▶ What is needed
Read the data below. Then repeat all of it exactly.

[Coordinate-based change listings]
BEGIN
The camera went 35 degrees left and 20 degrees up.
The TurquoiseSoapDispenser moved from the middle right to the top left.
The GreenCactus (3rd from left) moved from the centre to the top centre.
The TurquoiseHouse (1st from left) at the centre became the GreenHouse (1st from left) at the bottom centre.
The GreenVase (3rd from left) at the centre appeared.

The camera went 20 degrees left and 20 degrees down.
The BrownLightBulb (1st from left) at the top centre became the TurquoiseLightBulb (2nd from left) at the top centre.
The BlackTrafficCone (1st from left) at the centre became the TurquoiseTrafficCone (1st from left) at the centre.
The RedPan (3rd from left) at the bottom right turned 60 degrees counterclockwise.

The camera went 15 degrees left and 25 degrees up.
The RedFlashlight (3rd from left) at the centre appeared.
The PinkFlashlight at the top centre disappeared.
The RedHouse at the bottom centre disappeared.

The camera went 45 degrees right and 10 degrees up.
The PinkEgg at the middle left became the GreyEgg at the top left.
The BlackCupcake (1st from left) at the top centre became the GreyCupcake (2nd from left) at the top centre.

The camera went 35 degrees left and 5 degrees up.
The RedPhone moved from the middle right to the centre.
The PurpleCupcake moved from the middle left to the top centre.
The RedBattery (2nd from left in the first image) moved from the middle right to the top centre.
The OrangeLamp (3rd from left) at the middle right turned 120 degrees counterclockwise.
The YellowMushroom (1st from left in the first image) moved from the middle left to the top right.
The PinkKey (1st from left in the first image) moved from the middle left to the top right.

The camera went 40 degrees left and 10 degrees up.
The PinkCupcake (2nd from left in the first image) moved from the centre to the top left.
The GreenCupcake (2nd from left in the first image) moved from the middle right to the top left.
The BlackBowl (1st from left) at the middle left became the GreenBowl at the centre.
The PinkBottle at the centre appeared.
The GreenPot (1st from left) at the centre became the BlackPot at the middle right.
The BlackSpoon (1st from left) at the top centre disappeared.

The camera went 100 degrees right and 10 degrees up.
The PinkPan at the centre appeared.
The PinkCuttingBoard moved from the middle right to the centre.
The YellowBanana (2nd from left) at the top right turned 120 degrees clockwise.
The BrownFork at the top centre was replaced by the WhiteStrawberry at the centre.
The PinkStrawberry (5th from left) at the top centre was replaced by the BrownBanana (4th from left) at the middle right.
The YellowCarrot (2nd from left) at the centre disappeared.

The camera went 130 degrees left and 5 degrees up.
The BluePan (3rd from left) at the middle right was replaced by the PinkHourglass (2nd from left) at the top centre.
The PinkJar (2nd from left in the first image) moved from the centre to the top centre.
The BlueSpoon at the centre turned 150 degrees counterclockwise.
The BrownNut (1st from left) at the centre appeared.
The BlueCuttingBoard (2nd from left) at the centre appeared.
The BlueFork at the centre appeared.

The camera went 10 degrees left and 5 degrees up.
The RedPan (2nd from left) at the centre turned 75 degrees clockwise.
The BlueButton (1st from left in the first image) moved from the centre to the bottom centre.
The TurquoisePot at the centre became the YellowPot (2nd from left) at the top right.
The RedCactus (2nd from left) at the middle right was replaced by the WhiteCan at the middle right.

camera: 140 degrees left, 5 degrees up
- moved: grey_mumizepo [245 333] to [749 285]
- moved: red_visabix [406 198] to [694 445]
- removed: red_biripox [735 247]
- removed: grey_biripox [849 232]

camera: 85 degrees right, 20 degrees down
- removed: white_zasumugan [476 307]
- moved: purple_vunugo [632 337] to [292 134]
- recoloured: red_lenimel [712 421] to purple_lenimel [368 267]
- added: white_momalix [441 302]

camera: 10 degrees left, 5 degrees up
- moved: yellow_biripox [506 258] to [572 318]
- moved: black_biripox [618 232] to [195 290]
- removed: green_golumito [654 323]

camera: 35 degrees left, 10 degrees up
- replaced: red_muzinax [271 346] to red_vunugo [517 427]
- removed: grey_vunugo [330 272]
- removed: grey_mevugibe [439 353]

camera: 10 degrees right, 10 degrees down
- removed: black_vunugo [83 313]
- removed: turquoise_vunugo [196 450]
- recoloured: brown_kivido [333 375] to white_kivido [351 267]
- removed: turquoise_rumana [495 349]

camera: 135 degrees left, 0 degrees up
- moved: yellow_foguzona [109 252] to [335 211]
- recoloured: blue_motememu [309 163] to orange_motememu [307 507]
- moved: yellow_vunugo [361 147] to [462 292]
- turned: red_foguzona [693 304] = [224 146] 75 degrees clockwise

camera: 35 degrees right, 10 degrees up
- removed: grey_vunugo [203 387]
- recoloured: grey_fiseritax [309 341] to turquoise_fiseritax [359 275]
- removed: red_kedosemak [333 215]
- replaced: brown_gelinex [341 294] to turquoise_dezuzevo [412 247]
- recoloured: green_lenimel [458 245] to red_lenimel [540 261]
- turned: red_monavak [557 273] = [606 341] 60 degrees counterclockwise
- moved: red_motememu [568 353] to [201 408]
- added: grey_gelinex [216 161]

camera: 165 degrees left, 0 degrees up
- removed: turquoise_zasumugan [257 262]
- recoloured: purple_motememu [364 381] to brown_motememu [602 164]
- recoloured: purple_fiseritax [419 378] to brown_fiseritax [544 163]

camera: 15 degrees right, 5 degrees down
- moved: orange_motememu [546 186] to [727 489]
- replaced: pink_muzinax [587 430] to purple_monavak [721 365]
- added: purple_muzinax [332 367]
END
▶ Written response
The camera went 35 degrees left and 20 degrees up.
The TurquoiseSoapDispenser moved from the middle right to the top left.
The GreenCactus (3rd from left) moved from the centre to the top centre.
The TurquoiseHouse (1st from left) at the centre became the GreenHouse (1st from left) at the bottom centre.
The GreenVase (3rd from left) at the centre appeared.

The camera went 20 degrees left and 20 degrees down.
The BrownLightBulb (1st from left) at the top centre became the TurquoiseLightBulb (2nd from left) at the top centre.
The BlackTrafficCone (1st from left) at the centre became the TurquoiseTrafficCone (1st from left) at the centre.
The RedPan (3rd from left) at the bottom right turned 60 degrees counterclockwise.

The camera went 15 degrees left and 25 degrees up.
The RedFlashlight (3rd from left) at the centre appeared.
The PinkFlashlight at the top centre disappeared.
The RedHouse at the bottom centre disappeared.

The camera went 45 degrees right and 10 degrees up.
The PinkEgg at the middle left became the GreyEgg at the top left.
The BlackCupcake (1st from left) at the top centre became the GreyCupcake (2nd from left) at the top centre.

The camera went 35 degrees left and 5 degrees up.
The RedPhone moved from the middle right to the centre.
The PurpleCupcake moved from the middle left to the top centre.
The RedBattery (2nd from left in the first image) moved from the middle right to the top centre.
The OrangeLamp (3rd from left) at the middle right turned 120 degrees counterclockwise.
The YellowMushroom (1st from left in the first image) moved from the middle left to the top right.
The PinkKey (1st from left in the first image) moved from the middle left to the top right.

The camera went 40 degrees left and 10 degrees up.
The PinkCupcake (2nd from left in the first image) moved from the centre to the top left.
The GreenCupcake (2nd from left in the first image) moved from the middle right to the top left.
The BlackBowl (1st from left) at the middle left became the GreenBowl at the centre.
The PinkBottle at the centre appeared.
The GreenPot (1st from left) at the centre became the BlackPot at the middle right.
The BlackSpoon (1st from left) at the top centre disappeared.

The camera went 100 degrees right and 10 degrees up.
The PinkPan at the centre appeared.
The PinkCuttingBoard moved from the middle right to the centre.
The YellowBanana (2nd from left) at the top right turned 120 degrees clockwise.
The BrownFork at the top centre was replaced by the WhiteStrawberry at the centre.
The PinkStrawberry (5th from left) at the top centre was replaced by the BrownBanana (4th from left) at the middle right.
The YellowCarrot (2nd from left) at the centre disappeared.

The camera went 130 degrees left and 5 degrees up.
The BluePan (3rd from left) at the middle right was replaced by the PinkHourglass (2nd from left) at the top centre.
The PinkJar (2nd from left in the first image) moved from the centre to the top centre.
The BlueSpoon at the centre turned 150 degrees counterclockwise.
The BrownNut (1st from left) at the centre appeared.
The BlueCuttingBoard (2nd from left) at the centre appeared.
The BlueFork at the centre appeared.

The camera went 10 degrees left and 5 degrees up.
The RedPan (2nd from left) at the centre turned 75 degrees clockwise.
The BlueButton (1st from left in the first image) moved from the centre to the bottom centre.
The TurquoisePot at the centre became the YellowPot (2nd from left) at the top right.
The RedCactus (2nd from left) at the middle right was replaced by the WhiteCan at the middle right.

camera: 140 degrees left, 5 degrees up
- moved: grey_mumizepo [245 333] to [749 285]
- moved: red_visabix [406 198] to [694 445]
- removed: red_biripox [735 247]
- removed: grey_biripox [849 232]

camera: 85 degrees right, 20 degrees down
- removed: white_zasumugan [476 307]
- moved: purple_vunugo [632 337] to [292 134]
- recoloured: red_lenimel [712 421] to purple_lenimel [368 267]
- added: white_momalix [441 302]

camera: 10 degrees left, 5 degrees up
- moved: yellow_biripox [506 258] to [572 318]
- moved: black_biripox [618 232] to [195 290]
- removed: green_golumito [654 323]

camera: 35 degrees left, 10 degrees up
- replaced: red_muzinax [271 346] to red_vunugo [517 427]
- removed: grey_vunugo [330 272]
- removed: grey_mevugibe [439 353]

camera: 10 degrees right, 10 degrees down
- removed: black_vunugo [83 313]
- removed: turquoise_vunugo [196 450]
- recoloured: brown_kivido [333 375] to white_kivido [351 267]
- removed: turquoise_rumana [495 349]

camera: 135 degrees left, 0 degrees up
- moved: yellow_foguzona [109 252] to [335 211]
- recoloured: blue_motememu [309 163] to orange_motememu [307 507]
- moved: yellow_vunugo [361 147] to [462 292]
- turned: red_foguzona [693 304] = [224 146] 75 degrees clockwise

camera: 35 degrees right, 10 degrees up
- removed: grey_vunugo [203 387]
- recoloured: grey_fiseritax [309 341] to turquoise_fiseritax [359 275]
- removed: red_kedosemak [333 215]
- replaced: brown_gelinex [341 294] to turquoise_dezuzevo [412 247]
- recoloured: green_lenimel [458 245] to red_lenimel [540 261]
- turned: red_monavak [557 273] = [606 341] 60 degrees counterclockwise
- moved: red_motememu [568 353] to [201 408]
- added: grey_gelinex [216 161]

camera: 165 degrees left, 0 degrees up
- removed: turquoise_zasumugan [257 262]
- recoloured: purple_motememu [364 381] to brown_motememu [602 164]
- recoloured: purple_fiseritax [419 378] to brown_fiseritax [544 163]

camera: 15 degrees right, 5 degrees down
- moved: orange_motememu [546 186] to [727 489]
- replaced: pink_muzinax [587 430] to purple_monavak [721 365]
- added: purple_muzinax [332 367]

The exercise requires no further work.